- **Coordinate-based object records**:
--- --- ---
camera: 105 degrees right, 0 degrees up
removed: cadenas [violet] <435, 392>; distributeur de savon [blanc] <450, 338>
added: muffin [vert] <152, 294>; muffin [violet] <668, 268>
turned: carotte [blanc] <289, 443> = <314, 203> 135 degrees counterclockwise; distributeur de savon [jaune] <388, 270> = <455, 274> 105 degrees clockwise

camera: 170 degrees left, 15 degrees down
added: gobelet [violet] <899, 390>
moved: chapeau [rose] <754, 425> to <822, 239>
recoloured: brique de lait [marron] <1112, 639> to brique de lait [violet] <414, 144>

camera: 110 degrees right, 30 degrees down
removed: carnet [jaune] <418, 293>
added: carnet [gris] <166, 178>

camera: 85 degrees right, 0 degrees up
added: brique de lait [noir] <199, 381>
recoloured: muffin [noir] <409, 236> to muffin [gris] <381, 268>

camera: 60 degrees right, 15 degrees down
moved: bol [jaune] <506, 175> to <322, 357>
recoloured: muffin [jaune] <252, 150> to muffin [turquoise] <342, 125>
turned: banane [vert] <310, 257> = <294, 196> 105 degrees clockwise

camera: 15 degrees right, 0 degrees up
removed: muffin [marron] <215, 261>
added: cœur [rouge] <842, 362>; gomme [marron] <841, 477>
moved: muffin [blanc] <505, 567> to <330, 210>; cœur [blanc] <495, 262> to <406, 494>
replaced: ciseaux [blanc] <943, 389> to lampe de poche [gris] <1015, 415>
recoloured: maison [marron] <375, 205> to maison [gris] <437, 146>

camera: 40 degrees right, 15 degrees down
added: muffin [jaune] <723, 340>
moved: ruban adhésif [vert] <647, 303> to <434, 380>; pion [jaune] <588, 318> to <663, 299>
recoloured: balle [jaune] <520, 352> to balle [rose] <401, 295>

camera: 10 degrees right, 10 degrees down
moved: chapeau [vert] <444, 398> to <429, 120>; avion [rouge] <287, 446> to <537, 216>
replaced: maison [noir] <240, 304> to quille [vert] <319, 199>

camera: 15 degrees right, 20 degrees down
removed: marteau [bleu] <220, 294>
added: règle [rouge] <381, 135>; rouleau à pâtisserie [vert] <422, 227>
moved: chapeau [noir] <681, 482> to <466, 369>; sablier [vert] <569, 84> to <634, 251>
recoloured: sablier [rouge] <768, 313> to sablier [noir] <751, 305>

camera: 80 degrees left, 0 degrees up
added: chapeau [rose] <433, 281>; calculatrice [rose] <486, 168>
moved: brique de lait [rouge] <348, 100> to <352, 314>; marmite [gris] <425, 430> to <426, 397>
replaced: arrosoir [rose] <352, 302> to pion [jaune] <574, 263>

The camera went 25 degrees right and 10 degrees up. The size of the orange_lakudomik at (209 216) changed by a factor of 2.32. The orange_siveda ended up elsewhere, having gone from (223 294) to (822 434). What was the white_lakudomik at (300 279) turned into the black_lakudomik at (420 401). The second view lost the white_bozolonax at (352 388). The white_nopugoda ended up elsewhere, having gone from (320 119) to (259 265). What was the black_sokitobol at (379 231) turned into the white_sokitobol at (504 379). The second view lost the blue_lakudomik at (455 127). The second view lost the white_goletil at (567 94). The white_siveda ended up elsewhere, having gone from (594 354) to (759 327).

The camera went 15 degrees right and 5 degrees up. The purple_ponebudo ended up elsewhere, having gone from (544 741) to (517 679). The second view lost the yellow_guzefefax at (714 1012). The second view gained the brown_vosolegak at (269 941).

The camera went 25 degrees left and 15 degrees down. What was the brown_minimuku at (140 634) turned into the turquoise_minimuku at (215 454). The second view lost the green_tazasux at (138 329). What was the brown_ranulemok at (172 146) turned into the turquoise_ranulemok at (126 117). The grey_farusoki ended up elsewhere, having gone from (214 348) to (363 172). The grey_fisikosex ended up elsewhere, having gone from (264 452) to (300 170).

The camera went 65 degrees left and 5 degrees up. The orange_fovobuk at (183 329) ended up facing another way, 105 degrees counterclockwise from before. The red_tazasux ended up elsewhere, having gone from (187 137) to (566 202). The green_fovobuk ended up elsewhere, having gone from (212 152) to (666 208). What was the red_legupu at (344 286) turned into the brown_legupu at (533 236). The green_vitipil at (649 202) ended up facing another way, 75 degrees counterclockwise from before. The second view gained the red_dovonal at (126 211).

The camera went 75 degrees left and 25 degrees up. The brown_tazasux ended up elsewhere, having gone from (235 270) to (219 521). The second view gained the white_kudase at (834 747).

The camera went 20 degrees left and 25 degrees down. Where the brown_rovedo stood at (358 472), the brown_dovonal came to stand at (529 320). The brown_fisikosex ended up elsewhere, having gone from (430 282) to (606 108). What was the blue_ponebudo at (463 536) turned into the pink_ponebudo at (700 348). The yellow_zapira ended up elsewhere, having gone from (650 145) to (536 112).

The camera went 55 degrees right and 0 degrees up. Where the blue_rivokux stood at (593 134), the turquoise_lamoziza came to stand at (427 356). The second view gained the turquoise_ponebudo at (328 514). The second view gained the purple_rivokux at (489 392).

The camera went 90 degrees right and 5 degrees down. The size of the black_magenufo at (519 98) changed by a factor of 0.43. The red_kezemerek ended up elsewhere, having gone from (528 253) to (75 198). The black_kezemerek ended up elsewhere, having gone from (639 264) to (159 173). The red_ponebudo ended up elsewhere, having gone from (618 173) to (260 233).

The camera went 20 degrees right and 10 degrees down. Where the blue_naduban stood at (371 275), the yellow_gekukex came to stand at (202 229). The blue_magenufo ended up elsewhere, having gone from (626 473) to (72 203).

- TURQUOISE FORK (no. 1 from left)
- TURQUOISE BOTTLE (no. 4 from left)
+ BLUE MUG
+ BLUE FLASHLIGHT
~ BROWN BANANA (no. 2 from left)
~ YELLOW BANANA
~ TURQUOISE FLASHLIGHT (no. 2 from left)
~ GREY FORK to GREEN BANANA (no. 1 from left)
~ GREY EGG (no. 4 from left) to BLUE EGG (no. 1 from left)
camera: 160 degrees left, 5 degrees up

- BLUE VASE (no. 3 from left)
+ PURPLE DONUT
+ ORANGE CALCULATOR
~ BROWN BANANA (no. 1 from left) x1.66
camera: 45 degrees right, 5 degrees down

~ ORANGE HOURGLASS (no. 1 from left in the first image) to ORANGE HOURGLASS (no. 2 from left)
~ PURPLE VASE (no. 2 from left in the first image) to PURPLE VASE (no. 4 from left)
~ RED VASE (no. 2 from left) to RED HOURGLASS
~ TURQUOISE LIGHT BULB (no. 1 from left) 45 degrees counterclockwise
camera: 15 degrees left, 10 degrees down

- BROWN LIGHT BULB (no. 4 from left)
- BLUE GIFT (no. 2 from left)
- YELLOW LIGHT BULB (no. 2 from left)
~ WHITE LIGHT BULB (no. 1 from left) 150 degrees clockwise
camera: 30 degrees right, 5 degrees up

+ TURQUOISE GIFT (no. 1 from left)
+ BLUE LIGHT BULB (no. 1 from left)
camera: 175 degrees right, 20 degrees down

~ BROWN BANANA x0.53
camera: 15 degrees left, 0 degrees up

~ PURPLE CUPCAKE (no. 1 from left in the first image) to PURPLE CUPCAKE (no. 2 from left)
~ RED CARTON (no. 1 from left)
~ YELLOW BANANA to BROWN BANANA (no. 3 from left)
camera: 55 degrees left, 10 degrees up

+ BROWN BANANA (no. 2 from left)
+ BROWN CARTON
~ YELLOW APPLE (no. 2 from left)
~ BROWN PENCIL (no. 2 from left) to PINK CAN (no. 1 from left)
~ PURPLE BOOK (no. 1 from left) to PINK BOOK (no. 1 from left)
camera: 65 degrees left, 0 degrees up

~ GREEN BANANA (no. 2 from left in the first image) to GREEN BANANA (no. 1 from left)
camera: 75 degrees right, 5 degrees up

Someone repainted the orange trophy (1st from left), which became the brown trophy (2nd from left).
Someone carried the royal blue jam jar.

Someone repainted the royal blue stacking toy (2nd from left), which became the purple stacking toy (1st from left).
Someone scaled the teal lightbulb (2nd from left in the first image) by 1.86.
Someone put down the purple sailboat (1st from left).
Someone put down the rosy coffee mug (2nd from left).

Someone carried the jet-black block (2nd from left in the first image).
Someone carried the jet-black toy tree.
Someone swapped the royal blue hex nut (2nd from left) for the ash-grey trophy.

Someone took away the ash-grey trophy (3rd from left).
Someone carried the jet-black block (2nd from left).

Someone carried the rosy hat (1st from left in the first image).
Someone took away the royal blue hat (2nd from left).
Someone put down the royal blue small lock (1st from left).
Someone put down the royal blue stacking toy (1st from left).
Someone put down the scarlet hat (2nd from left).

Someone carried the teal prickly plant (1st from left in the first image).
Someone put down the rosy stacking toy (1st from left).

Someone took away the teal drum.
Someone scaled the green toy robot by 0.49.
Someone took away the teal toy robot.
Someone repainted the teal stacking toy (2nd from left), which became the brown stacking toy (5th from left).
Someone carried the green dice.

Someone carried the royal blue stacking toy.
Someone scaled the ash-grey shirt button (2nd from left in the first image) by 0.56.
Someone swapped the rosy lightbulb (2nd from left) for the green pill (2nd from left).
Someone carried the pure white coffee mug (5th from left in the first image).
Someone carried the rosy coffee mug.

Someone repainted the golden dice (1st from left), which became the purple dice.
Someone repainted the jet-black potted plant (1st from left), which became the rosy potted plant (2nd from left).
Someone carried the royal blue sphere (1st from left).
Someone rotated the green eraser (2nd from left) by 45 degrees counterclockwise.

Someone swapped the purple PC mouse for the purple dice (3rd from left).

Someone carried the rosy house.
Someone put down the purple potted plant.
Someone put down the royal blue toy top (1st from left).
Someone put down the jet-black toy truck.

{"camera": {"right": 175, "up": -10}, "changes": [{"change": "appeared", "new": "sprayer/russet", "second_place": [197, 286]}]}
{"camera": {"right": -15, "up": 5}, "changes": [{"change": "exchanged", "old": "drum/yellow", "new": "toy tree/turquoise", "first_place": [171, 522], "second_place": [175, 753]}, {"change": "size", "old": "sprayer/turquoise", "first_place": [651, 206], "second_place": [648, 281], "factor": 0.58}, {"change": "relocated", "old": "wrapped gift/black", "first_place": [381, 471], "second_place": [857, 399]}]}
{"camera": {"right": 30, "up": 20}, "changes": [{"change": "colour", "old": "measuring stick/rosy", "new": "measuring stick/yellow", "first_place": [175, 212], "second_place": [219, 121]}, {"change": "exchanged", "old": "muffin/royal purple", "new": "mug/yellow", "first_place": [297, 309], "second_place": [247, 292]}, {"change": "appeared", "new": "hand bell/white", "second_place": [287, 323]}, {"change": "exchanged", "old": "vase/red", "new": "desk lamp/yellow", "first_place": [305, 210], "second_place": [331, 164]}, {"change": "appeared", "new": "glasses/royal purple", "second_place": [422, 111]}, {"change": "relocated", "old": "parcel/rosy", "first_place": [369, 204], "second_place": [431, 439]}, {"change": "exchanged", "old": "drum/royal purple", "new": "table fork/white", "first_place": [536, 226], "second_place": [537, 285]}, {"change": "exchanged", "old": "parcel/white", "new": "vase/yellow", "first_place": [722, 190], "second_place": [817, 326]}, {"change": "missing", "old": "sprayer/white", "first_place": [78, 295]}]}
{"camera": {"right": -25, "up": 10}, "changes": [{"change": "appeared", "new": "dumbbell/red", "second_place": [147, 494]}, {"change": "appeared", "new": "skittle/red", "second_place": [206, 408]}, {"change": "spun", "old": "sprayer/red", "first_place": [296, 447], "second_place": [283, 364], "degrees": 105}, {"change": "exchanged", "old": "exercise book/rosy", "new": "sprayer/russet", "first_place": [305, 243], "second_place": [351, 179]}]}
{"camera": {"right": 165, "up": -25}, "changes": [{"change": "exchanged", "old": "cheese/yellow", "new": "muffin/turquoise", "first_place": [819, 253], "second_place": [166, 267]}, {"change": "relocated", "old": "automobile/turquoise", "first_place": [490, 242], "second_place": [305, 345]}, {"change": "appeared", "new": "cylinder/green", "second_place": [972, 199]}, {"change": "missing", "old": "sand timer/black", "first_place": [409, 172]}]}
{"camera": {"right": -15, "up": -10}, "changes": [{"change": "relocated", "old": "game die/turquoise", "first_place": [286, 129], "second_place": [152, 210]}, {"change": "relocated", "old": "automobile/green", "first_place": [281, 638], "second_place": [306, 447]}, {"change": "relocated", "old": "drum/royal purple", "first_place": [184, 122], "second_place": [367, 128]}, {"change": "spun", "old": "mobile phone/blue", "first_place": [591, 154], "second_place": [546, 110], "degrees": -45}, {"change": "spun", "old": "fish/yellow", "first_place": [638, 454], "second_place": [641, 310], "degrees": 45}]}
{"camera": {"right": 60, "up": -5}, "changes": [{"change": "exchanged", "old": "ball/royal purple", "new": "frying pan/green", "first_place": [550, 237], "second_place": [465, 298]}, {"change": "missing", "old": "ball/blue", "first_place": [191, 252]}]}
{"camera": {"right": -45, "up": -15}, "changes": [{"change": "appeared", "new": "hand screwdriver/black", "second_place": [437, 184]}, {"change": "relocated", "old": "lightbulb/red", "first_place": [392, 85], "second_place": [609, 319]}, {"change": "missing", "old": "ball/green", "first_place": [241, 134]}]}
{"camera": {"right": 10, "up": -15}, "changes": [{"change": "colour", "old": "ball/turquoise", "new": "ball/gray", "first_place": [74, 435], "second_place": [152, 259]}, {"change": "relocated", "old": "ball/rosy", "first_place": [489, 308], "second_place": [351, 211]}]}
--- --- ---
- **WORK REQUEST**: The answer must be every line of the records above that holds the word "FLASHLIGHT".

- **OUTPUT FOR THIS EXERCISE**:
+ BLUE FLASHLIGHT
~ TURQUOISE FLASHLIGHT (no. 2 from left)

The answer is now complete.